Top of Input for this task
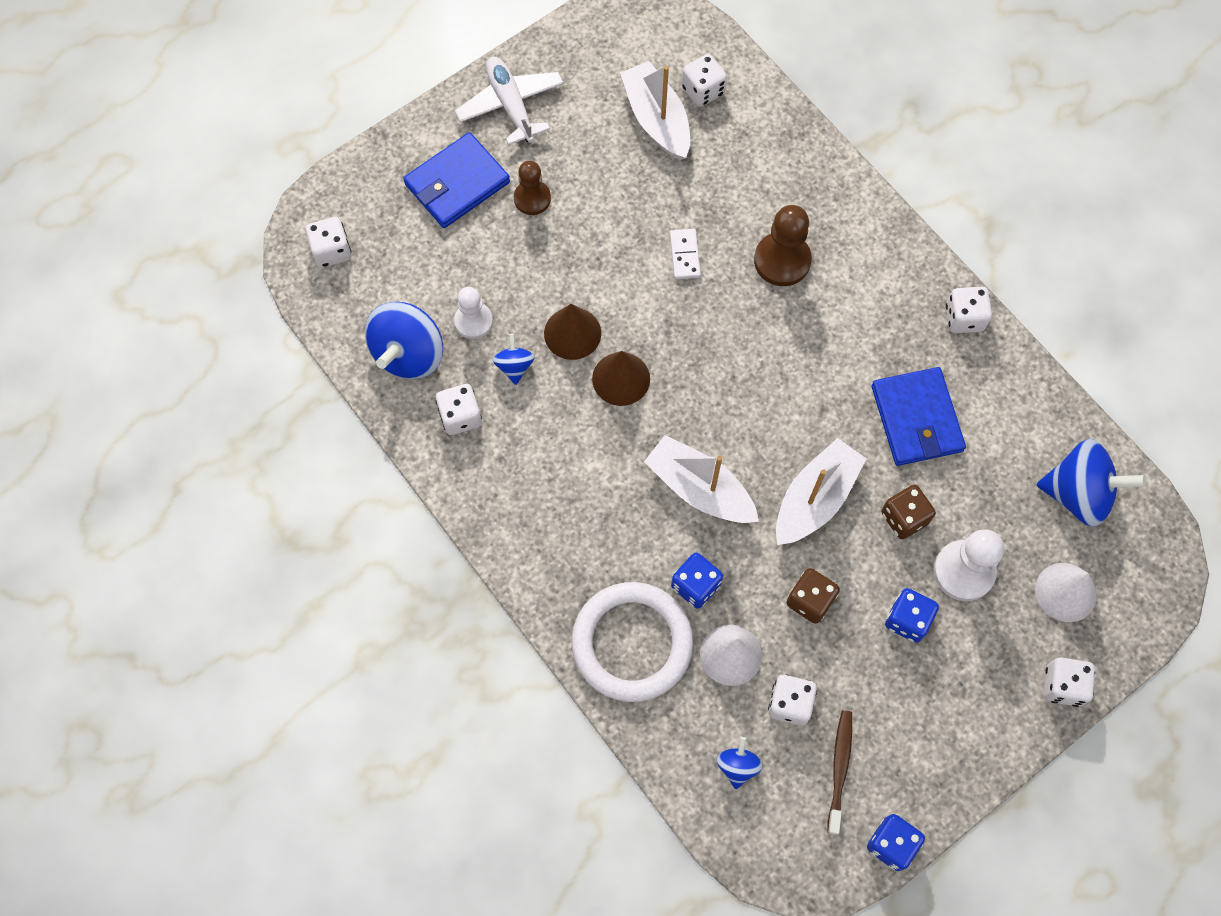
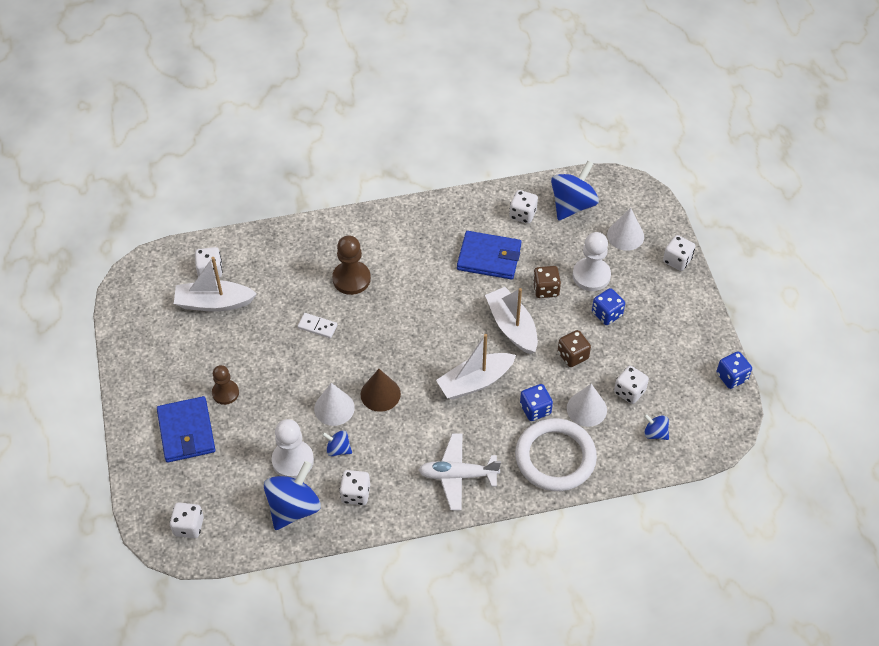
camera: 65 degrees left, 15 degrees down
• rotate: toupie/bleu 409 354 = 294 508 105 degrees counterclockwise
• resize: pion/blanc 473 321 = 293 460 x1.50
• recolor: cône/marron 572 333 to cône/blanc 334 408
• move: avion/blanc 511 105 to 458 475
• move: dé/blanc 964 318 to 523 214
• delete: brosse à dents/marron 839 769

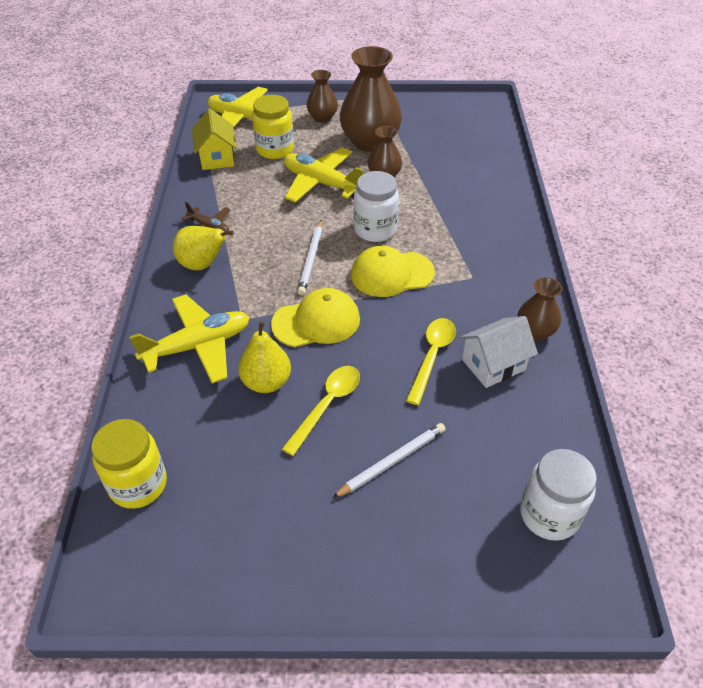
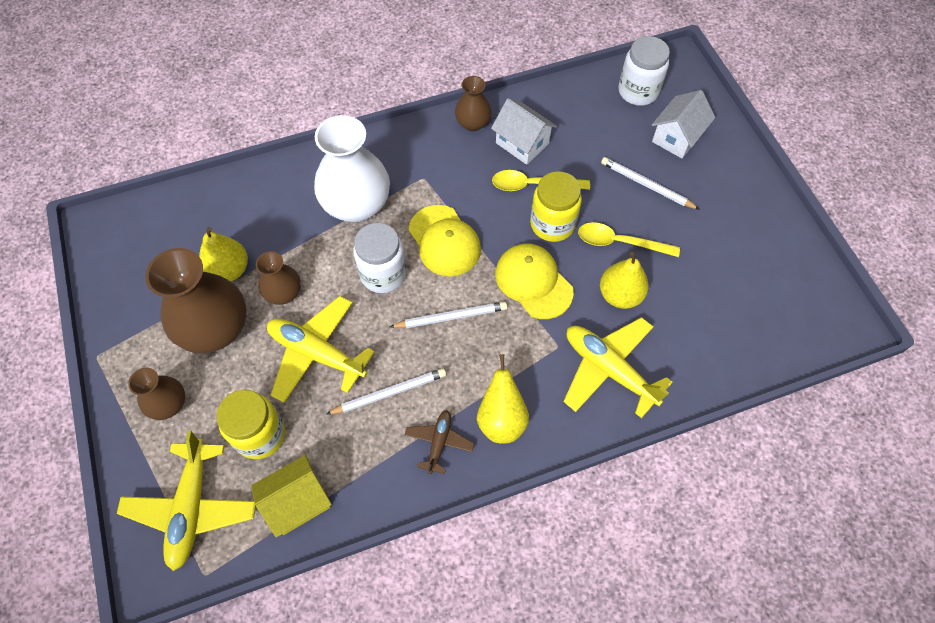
camera: 110 degrees left, 15 degrees up
• insert: poire/jaune 229 270
• rotate: avion/jaune 321 183 = 317 353 105 degrees clockwise
• insert: vase/blanc 356 205
• insert: crayon/blanc 389 393
• move: bocal/jaune 138 484 to 552 224
• insert: maison/blanc 677 137

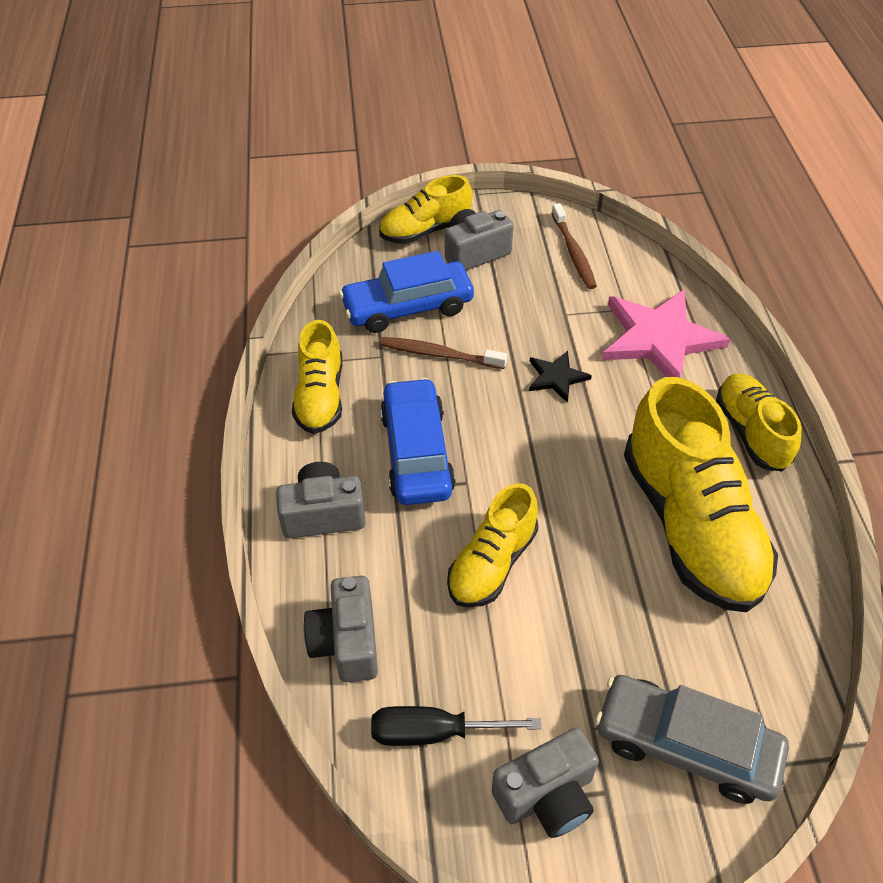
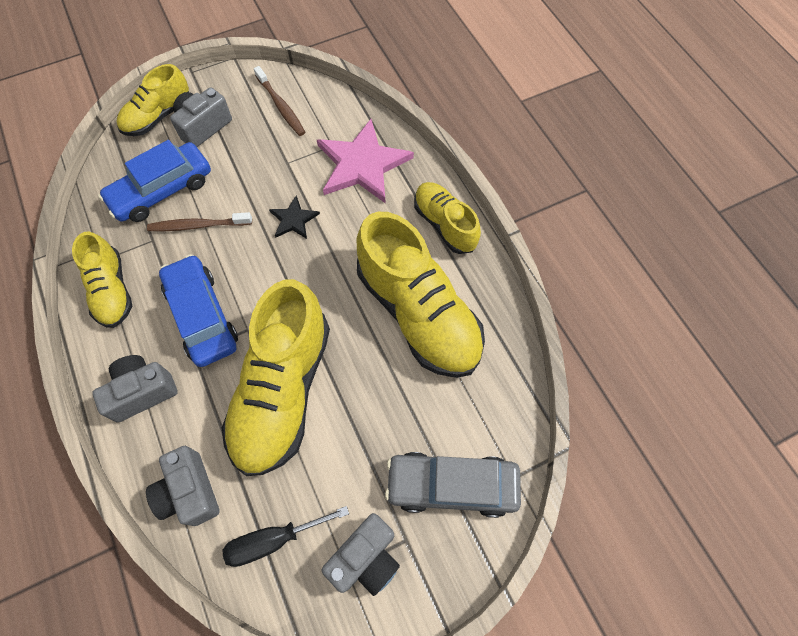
camera: 20 degrees left, 15 degrees up
• resize: chaussure/jaune 492 563 = 283 390 x1.78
Bottom of Input for this task
▶ _Work instruction_: Print exactly the lines between the line containing "maison/blanc 677 137" and the last line of the entries above, including both, and nothing besides; skip the pictures.

▶ _Task response_:
• insert: maison/blanc 677 137

camera: 20 degrees left, 15 degrees up
• resize: chaussure/jaune 492 563 = 283 390 x1.78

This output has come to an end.